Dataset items
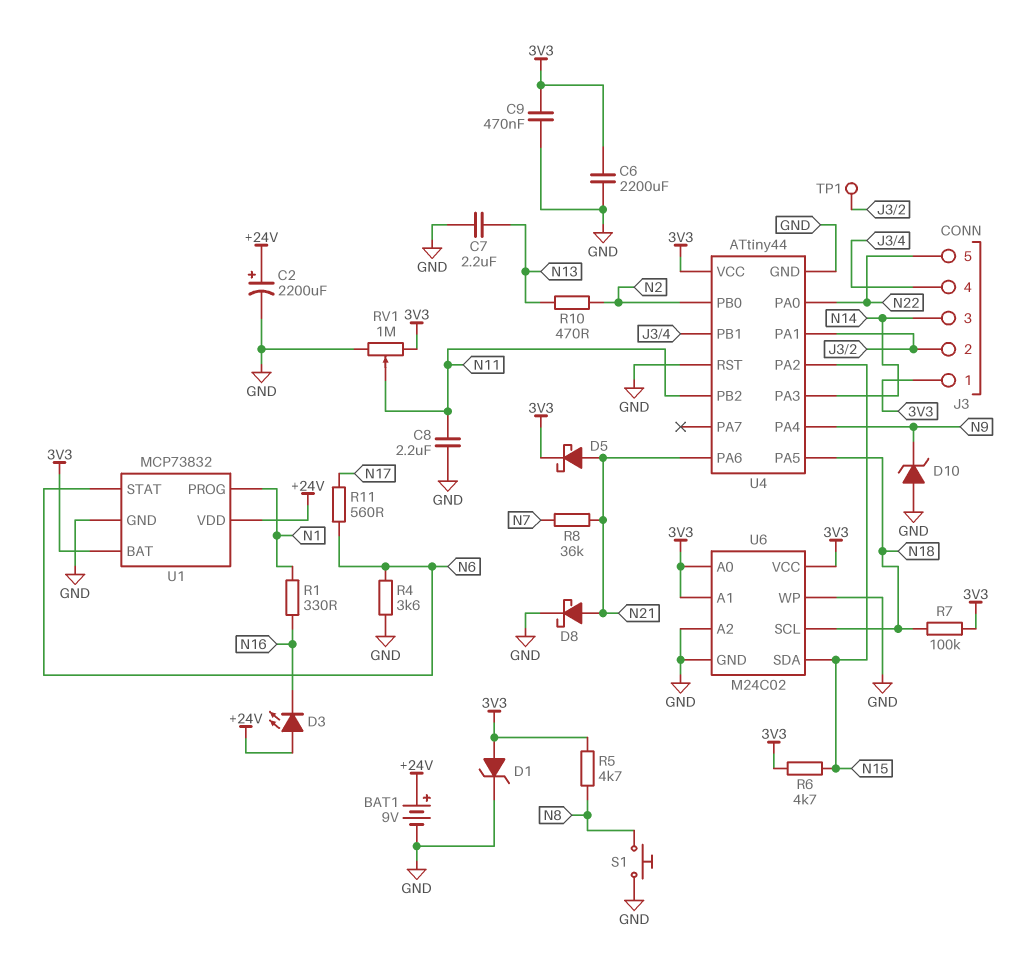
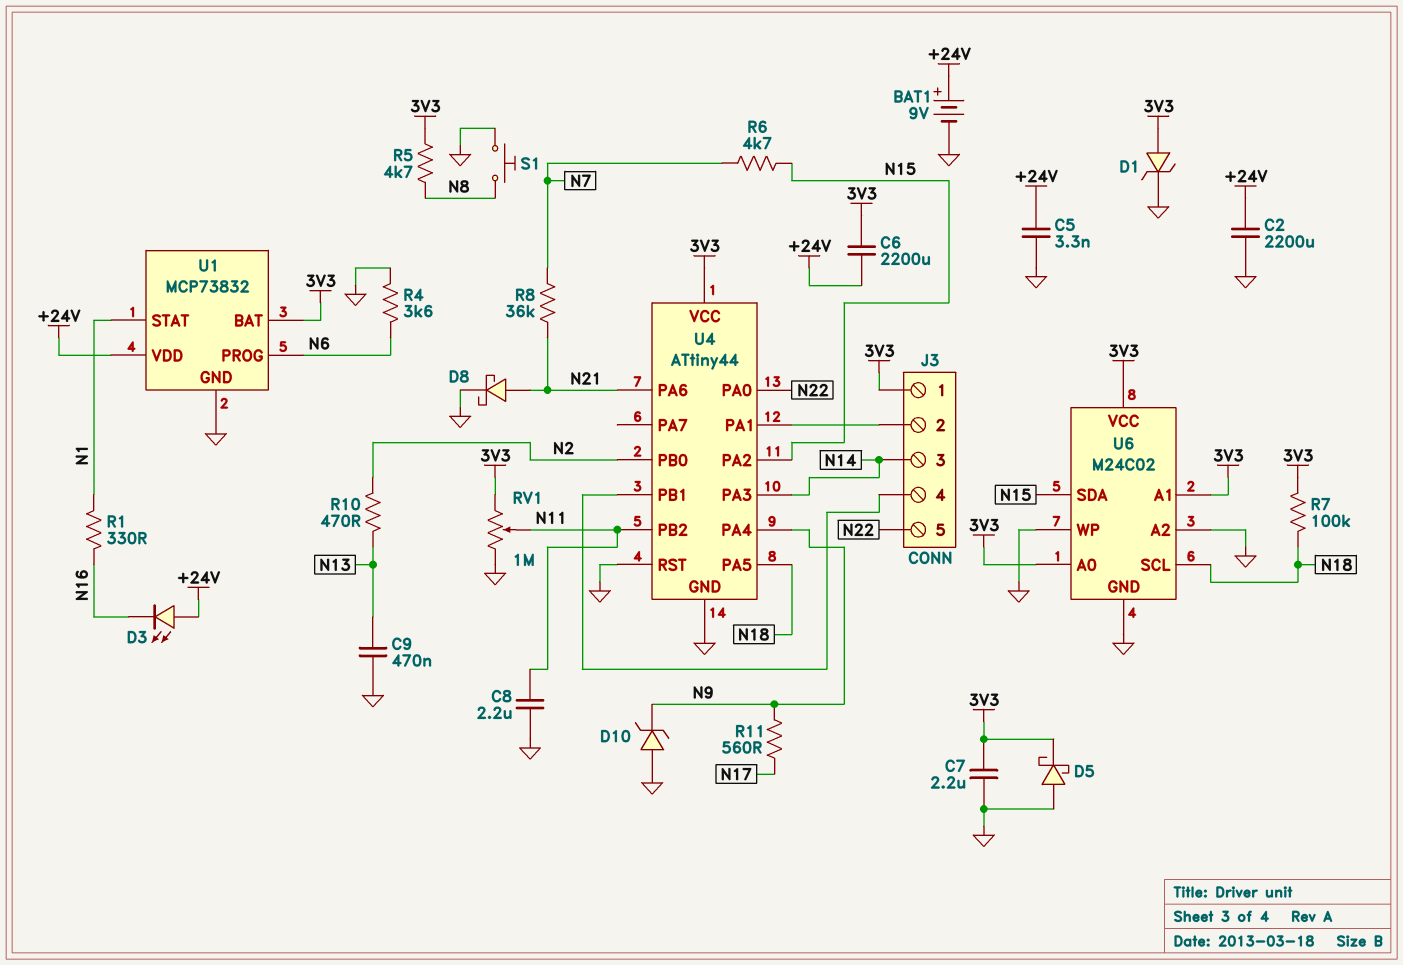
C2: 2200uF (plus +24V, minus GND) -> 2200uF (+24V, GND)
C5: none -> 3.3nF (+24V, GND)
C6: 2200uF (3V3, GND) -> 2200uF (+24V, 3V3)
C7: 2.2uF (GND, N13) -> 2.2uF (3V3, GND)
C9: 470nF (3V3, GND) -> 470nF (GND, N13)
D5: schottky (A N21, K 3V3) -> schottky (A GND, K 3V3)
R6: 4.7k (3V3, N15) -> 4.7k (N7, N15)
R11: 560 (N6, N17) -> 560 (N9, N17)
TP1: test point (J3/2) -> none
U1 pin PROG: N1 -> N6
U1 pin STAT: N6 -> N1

Exercise aim
What is needed is an exact retyping of the lines from the start of the data through the line with "C9: 470nF (3V3, GND) -> 470nF (GND, N13)", with both end lines kept and every picture left out.

Output for this task
C2: 2200uF (plus +24V, minus GND) -> 2200uF (+24V, GND)
C5: none -> 3.3nF (+24V, GND)
C6: 2200uF (3V3, GND) -> 2200uF (+24V, 3V3)
C7: 2.2uF (GND, N13) -> 2.2uF (3V3, GND)
C9: 470nF (3V3, GND) -> 470nF (GND, N13)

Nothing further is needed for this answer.